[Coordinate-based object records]

● ● ● ● ● ● ●

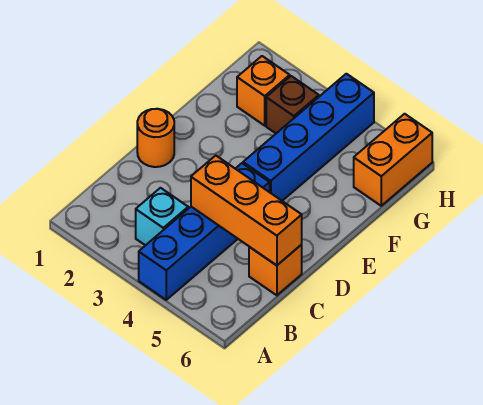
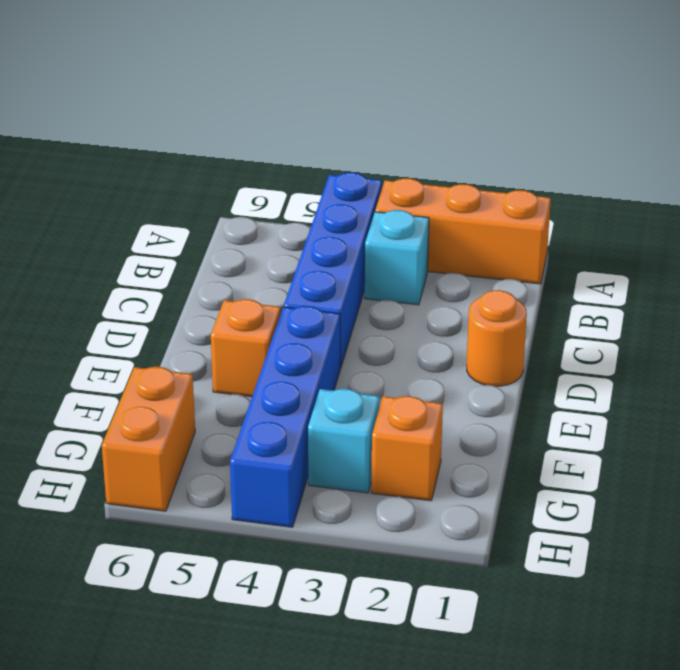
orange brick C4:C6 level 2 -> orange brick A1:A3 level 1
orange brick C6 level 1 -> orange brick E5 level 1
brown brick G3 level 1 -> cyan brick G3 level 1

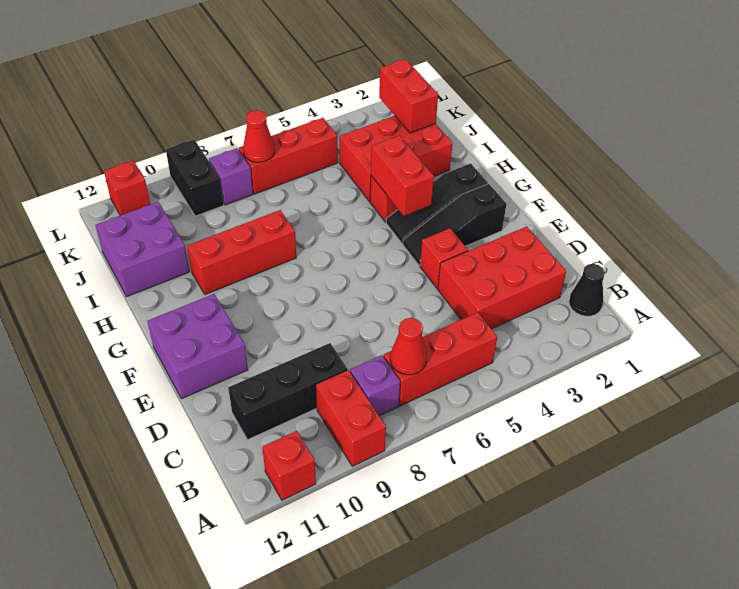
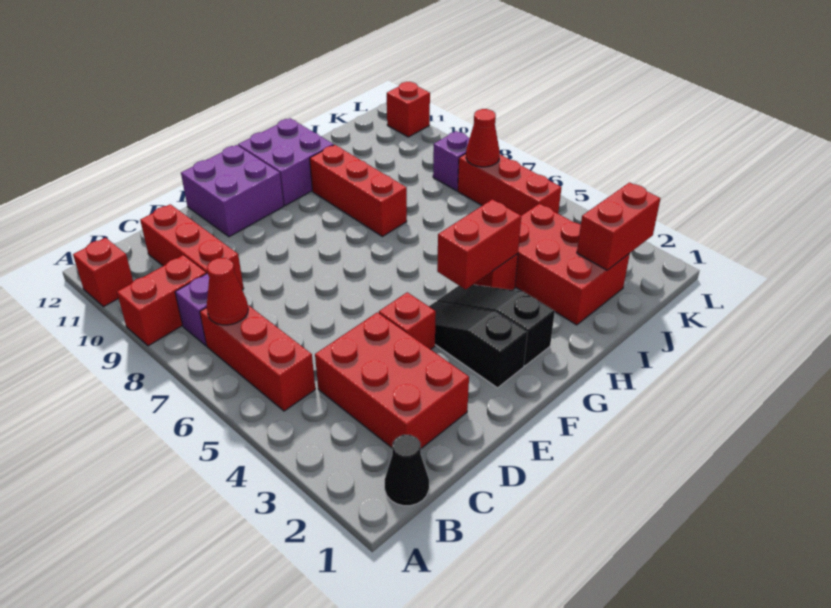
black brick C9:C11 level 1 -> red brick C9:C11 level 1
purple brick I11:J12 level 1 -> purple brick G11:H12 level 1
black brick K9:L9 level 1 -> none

● ● ● ● ● ● ●

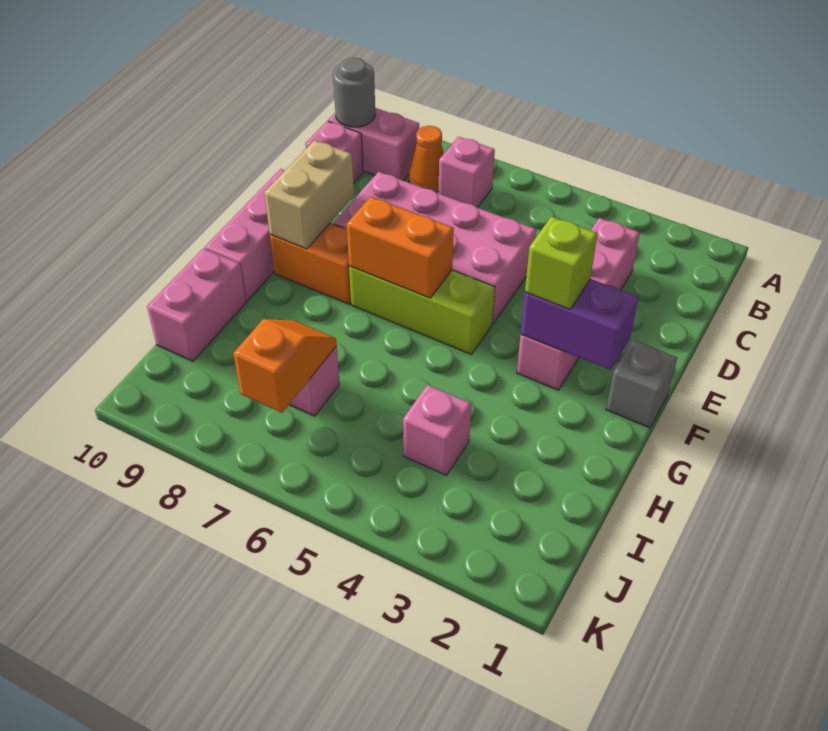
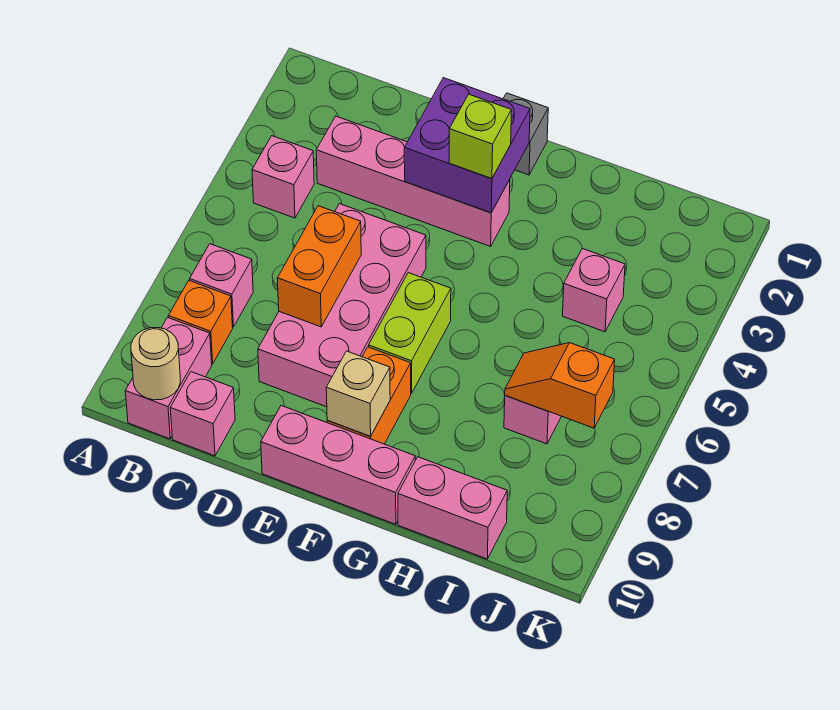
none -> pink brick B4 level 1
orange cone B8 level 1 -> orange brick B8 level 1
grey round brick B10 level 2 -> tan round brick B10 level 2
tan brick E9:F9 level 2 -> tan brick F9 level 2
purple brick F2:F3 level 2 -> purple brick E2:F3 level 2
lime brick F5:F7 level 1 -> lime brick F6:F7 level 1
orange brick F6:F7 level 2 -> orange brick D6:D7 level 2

● ● ● ● ● ● ●

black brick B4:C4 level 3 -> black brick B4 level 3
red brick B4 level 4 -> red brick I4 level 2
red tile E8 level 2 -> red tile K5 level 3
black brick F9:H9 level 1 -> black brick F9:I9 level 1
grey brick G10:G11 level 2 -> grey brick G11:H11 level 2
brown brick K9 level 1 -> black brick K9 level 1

● ● ● ● ● ● ●

### The task
Find each line in the records holding the string "orange" and show it.

### Solution for this task
orange brick C4:C6 level 2 -> orange brick A1:A3 level 1
orange brick C6 level 1 -> orange brick E5 level 1
orange cone B8 level 1 -> orange brick B8 level 1
orange brick F6:F7 level 2 -> orange brick D6:D7 level 2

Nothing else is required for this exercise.